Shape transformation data
+-------+

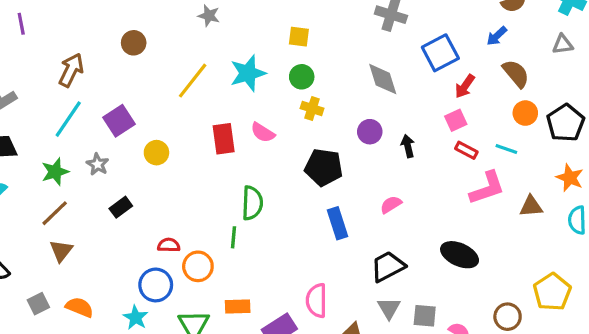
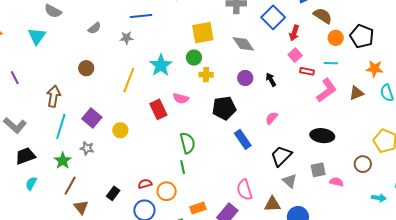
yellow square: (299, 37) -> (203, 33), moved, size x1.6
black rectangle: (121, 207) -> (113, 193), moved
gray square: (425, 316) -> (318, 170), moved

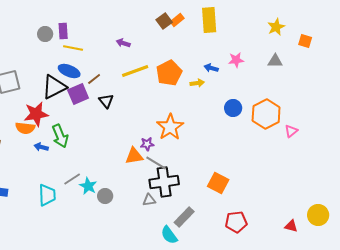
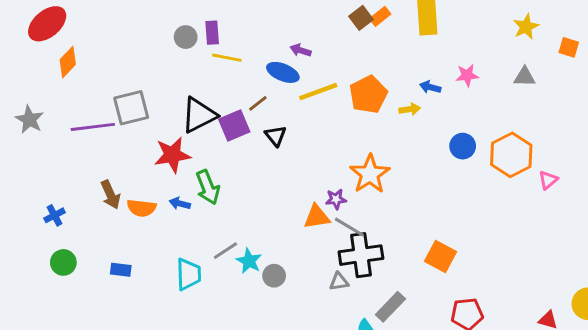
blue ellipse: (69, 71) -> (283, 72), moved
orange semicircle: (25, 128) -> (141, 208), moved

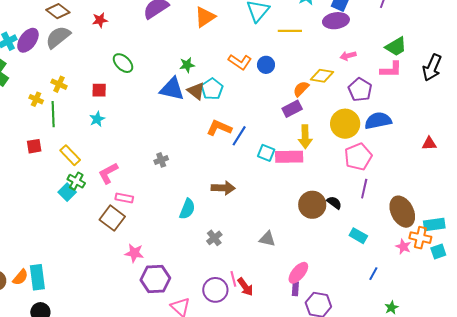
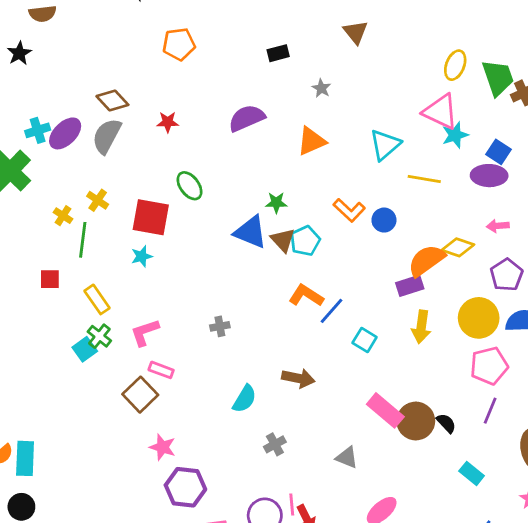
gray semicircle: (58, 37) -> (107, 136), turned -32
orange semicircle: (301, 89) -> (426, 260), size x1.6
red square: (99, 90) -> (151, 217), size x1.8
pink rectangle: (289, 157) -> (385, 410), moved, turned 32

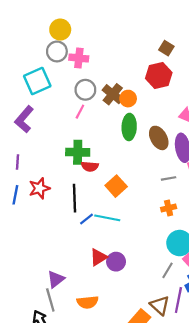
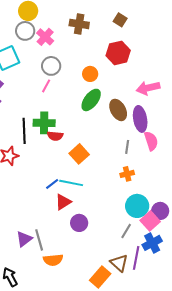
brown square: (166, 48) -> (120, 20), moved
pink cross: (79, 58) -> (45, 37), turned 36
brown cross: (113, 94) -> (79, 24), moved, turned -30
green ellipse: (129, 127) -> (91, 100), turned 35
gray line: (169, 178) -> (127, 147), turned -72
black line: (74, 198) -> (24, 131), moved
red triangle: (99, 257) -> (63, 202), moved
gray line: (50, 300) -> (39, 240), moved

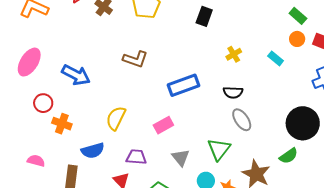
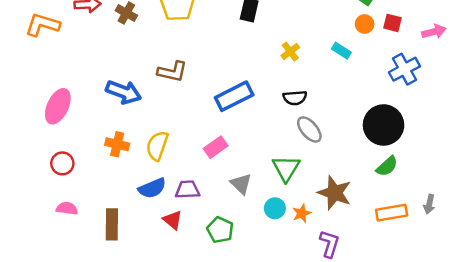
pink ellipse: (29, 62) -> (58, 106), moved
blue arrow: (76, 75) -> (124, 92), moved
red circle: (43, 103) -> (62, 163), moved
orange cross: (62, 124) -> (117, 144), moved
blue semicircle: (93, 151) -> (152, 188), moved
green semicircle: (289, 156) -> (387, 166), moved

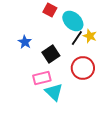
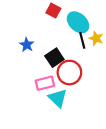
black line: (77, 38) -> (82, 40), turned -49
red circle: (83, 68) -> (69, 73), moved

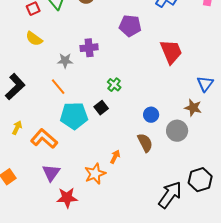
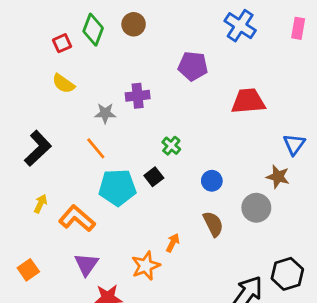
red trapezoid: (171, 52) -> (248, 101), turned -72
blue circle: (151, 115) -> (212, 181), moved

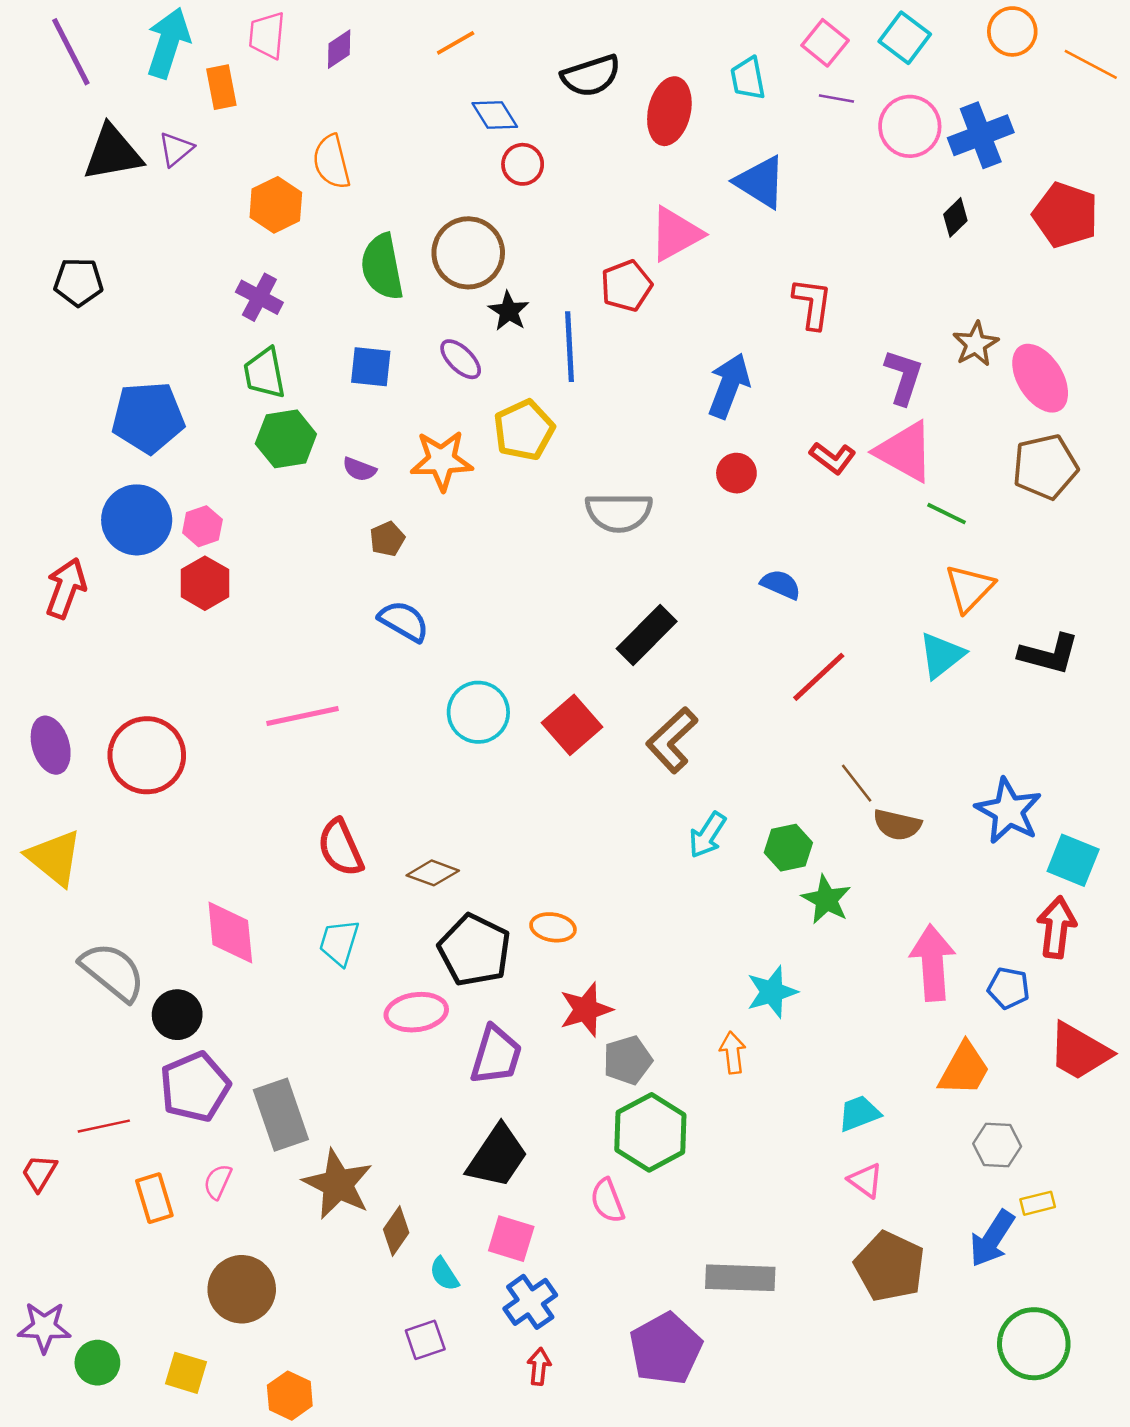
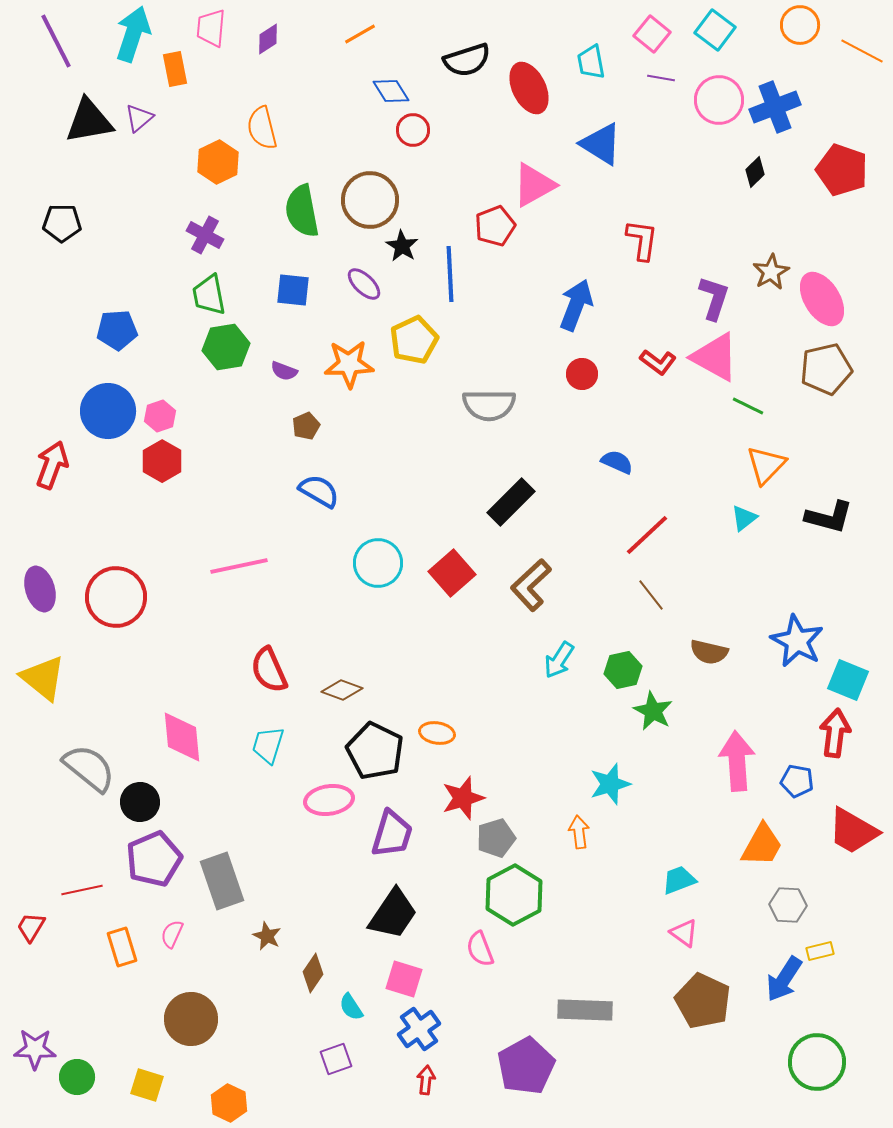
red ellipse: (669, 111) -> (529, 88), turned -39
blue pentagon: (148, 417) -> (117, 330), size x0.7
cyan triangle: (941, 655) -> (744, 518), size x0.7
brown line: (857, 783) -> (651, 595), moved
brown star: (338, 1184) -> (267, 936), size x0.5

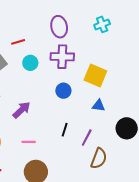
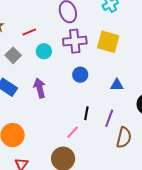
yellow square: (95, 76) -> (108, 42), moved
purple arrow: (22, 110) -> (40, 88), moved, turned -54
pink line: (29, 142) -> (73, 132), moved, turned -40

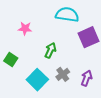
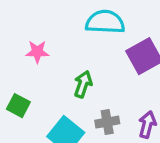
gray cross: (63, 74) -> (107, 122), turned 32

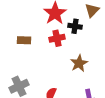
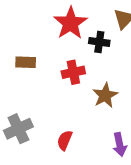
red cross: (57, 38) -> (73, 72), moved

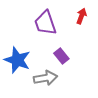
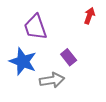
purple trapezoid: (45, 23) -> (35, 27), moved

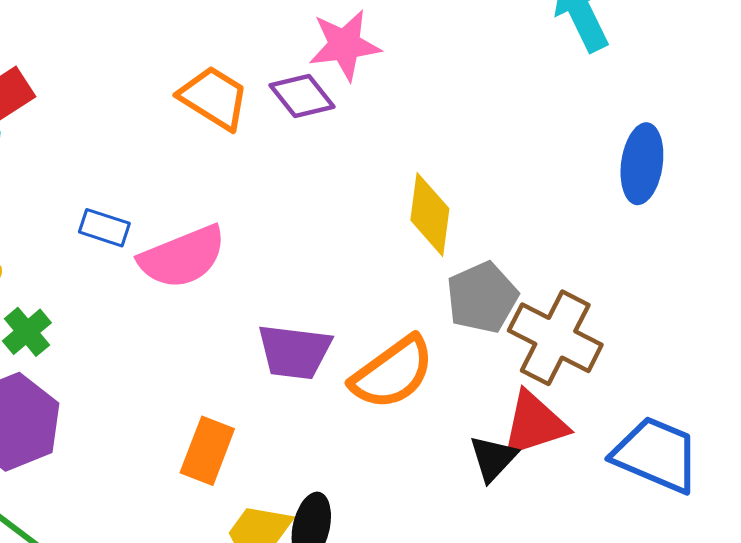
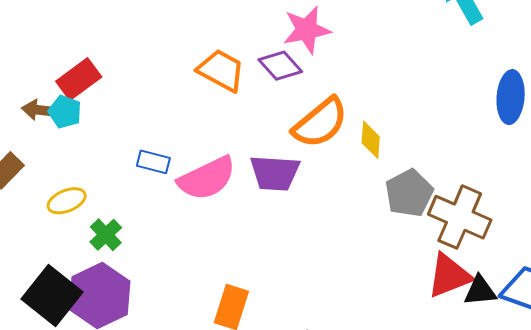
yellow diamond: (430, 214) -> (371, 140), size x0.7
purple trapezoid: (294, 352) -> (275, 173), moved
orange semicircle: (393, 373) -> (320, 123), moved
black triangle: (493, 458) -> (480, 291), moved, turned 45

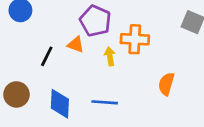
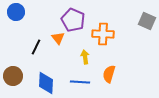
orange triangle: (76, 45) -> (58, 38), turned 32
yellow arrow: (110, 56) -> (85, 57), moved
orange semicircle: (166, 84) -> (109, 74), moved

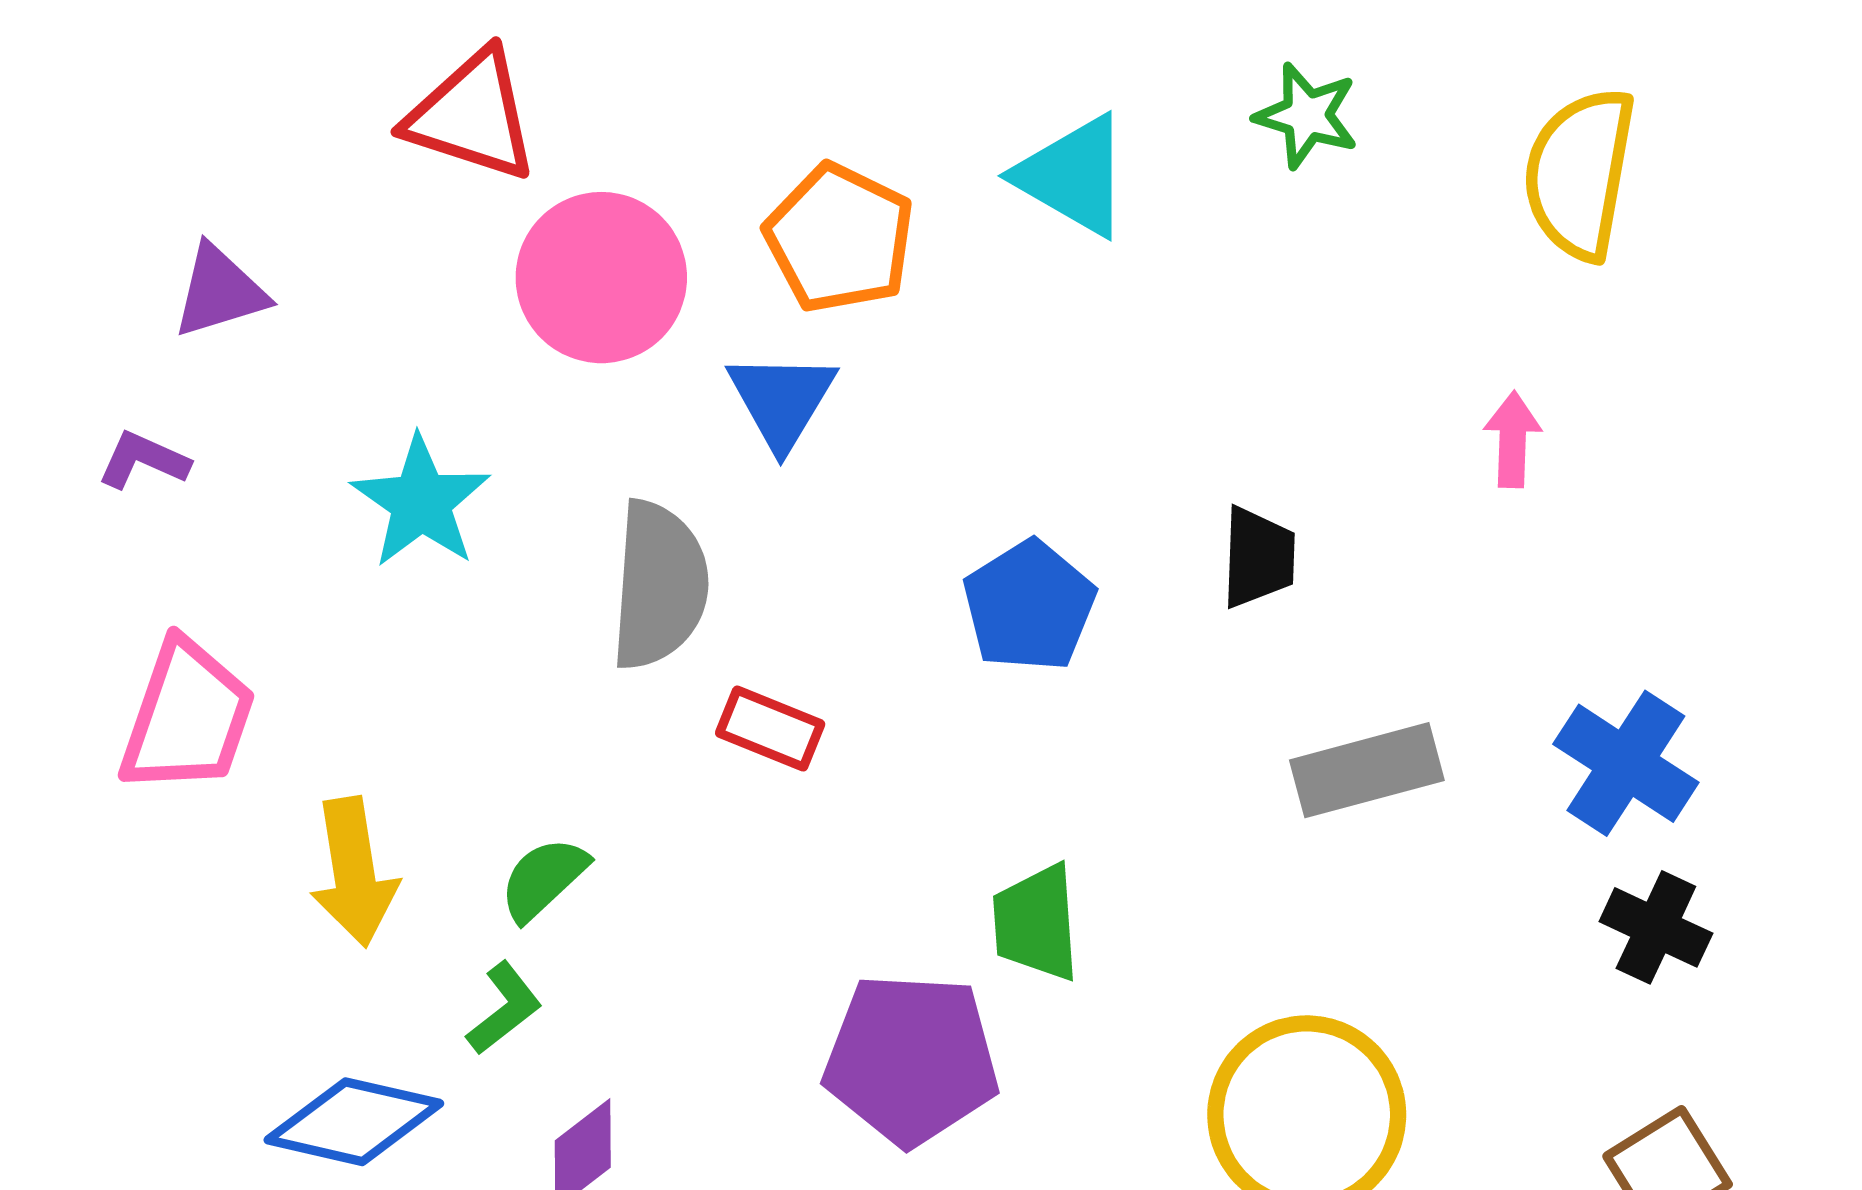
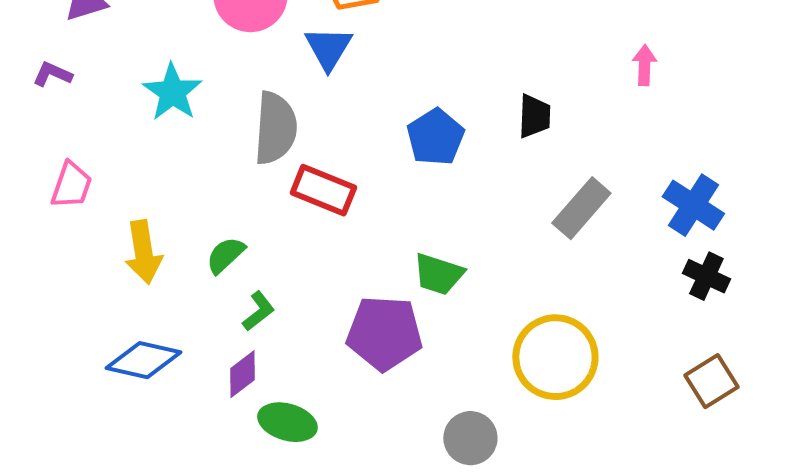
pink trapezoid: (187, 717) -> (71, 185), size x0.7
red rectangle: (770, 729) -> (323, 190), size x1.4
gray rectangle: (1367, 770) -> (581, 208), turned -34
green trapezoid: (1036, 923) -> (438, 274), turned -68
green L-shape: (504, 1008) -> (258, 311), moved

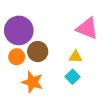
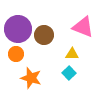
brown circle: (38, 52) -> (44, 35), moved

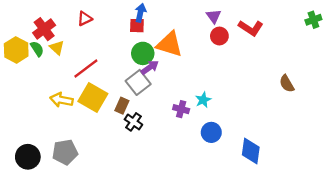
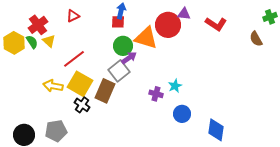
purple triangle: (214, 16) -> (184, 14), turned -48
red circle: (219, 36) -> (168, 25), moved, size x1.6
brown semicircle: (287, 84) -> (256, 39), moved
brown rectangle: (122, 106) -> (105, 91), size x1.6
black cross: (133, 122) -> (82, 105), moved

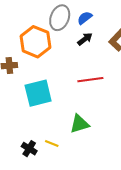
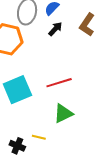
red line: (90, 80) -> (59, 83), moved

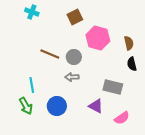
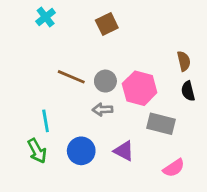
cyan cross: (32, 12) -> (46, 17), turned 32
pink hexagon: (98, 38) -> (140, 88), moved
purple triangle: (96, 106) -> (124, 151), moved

+-------+

◆ Work to complete:
Across all the entries, how many lines hold the string "pink"? Only the number is needed.

◆ Output for this task:
6